- _About this exercise_: Please output the section of the listing below that opens with the line containing "BUZZER pin IO: 9 -> SCK" and closes with the line containing "TOF3 pin SCL: SCL -> TX", exactly and with nothing else.

- _Data under study_:

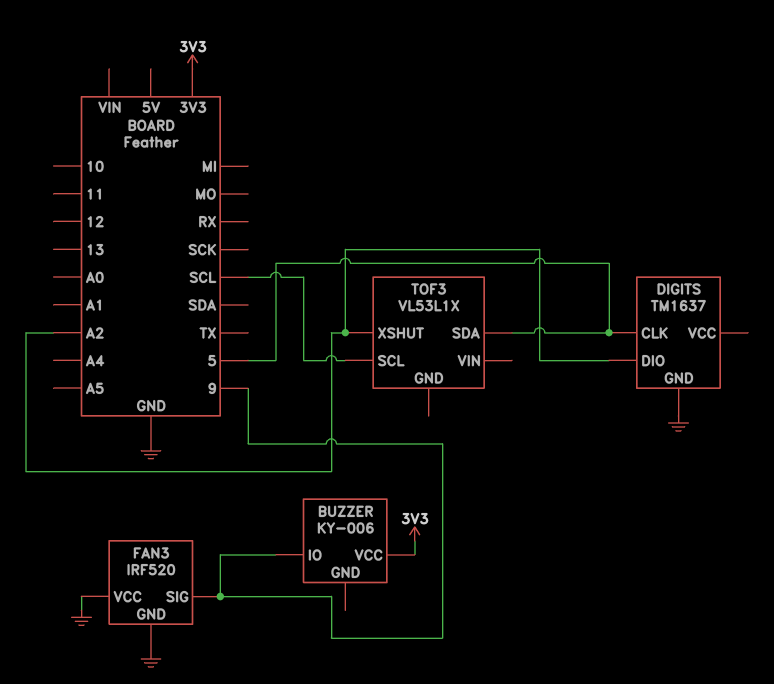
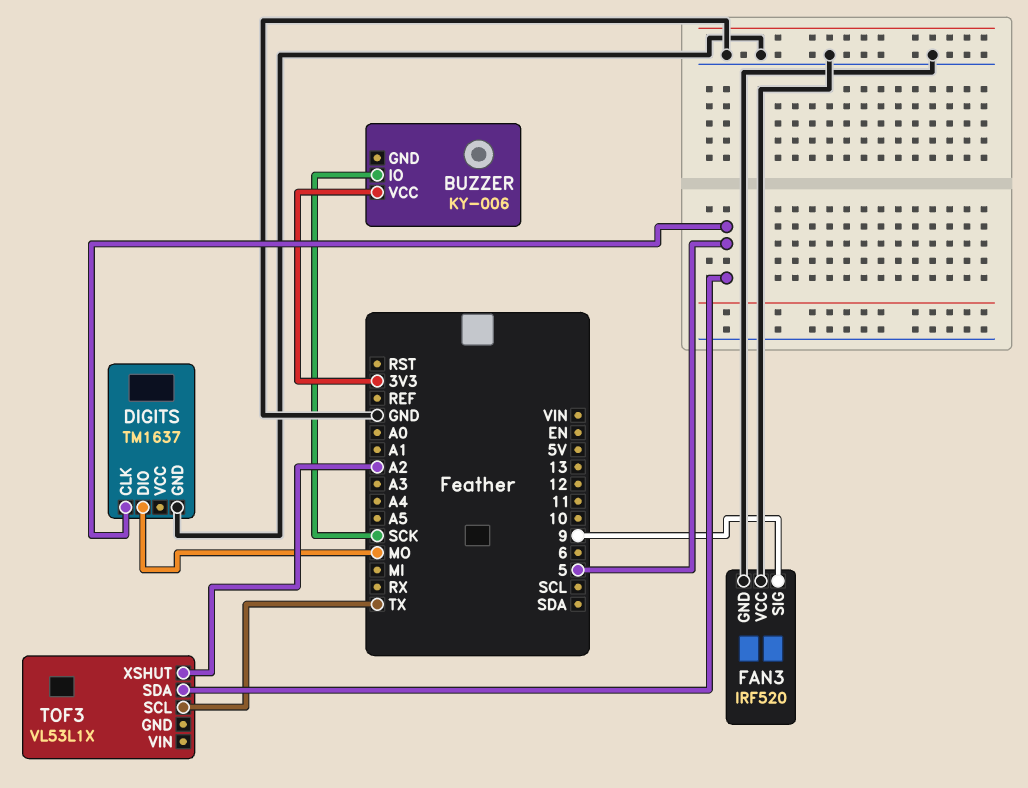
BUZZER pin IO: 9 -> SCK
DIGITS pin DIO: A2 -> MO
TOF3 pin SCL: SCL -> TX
==
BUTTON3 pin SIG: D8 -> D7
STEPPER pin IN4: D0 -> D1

- _Answer space_:
BUZZER pin IO: 9 -> SCK
DIGITS pin DIO: A2 -> MO
TOF3 pin SCL: SCL -> TX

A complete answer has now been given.